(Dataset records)
------

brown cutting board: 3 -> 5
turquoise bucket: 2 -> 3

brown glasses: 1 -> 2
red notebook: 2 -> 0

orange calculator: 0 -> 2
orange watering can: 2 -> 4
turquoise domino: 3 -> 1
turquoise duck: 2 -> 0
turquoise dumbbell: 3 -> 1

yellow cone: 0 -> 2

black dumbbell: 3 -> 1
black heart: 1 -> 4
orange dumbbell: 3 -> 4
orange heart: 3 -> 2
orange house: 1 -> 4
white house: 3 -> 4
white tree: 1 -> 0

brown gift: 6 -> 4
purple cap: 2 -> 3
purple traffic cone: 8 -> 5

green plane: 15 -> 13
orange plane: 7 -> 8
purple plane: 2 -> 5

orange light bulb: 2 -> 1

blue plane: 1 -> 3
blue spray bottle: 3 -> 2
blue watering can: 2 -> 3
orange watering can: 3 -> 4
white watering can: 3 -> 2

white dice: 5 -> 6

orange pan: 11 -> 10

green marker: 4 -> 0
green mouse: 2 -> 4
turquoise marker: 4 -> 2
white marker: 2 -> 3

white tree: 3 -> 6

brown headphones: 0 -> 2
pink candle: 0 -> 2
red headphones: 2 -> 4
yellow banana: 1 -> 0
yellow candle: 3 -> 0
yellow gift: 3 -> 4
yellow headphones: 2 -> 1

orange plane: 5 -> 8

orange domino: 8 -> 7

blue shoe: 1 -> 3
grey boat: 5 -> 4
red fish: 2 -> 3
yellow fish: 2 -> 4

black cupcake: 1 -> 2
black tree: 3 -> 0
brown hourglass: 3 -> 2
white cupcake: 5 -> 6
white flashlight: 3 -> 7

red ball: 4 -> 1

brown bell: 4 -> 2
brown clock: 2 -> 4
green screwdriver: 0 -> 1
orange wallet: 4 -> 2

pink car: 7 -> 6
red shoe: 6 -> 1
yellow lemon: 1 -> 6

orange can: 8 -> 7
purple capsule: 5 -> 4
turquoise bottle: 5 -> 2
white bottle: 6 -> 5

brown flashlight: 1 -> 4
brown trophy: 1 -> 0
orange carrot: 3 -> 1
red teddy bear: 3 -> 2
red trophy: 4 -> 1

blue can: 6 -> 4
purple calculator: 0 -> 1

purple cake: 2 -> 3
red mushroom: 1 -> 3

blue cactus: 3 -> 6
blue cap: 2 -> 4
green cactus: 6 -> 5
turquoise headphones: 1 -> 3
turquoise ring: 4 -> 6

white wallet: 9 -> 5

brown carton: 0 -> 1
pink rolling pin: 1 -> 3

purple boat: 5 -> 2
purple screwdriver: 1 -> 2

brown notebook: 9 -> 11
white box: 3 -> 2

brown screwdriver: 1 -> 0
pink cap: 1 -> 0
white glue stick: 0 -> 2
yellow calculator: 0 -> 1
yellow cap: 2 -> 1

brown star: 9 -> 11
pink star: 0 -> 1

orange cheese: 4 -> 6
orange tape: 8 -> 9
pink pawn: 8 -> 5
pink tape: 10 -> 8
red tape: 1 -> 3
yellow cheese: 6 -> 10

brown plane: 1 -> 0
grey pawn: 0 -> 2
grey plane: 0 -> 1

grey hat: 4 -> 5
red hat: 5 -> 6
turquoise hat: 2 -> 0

------

Give back the lines of the data exactly as they are written, from the first line through the line containing "brown clock: 2 -> 4".

brown cutting board: 3 -> 5
turquoise bucket: 2 -> 3

brown glasses: 1 -> 2
red notebook: 2 -> 0

orange calculator: 0 -> 2
orange watering can: 2 -> 4
turquoise domino: 3 -> 1
turquoise duck: 2 -> 0
turquoise dumbbell: 3 -> 1

yellow cone: 0 -> 2

black dumbbell: 3 -> 1
black heart: 1 -> 4
orange dumbbell: 3 -> 4
orange heart: 3 -> 2
orange house: 1 -> 4
white house: 3 -> 4
white tree: 1 -> 0

brown gift: 6 -> 4
purple cap: 2 -> 3
purple traffic cone: 8 -> 5

green plane: 15 -> 13
orange plane: 7 -> 8
purple plane: 2 -> 5

orange light bulb: 2 -> 1

blue plane: 1 -> 3
blue spray bottle: 3 -> 2
blue watering can: 2 -> 3
orange watering can: 3 -> 4
white watering can: 3 -> 2

white dice: 5 -> 6

orange pan: 11 -> 10

green marker: 4 -> 0
green mouse: 2 -> 4
turquoise marker: 4 -> 2
white marker: 2 -> 3

white tree: 3 -> 6

brown headphones: 0 -> 2
pink candle: 0 -> 2
red headphones: 2 -> 4
yellow banana: 1 -> 0
yellow candle: 3 -> 0
yellow gift: 3 -> 4
yellow headphones: 2 -> 1

orange plane: 5 -> 8

orange domino: 8 -> 7

blue shoe: 1 -> 3
grey boat: 5 -> 4
red fish: 2 -> 3
yellow fish: 2 -> 4

black cupcake: 1 -> 2
black tree: 3 -> 0
brown hourglass: 3 -> 2
white cupcake: 5 -> 6
white flashlight: 3 -> 7

red ball: 4 -> 1

brown bell: 4 -> 2
brown clock: 2 -> 4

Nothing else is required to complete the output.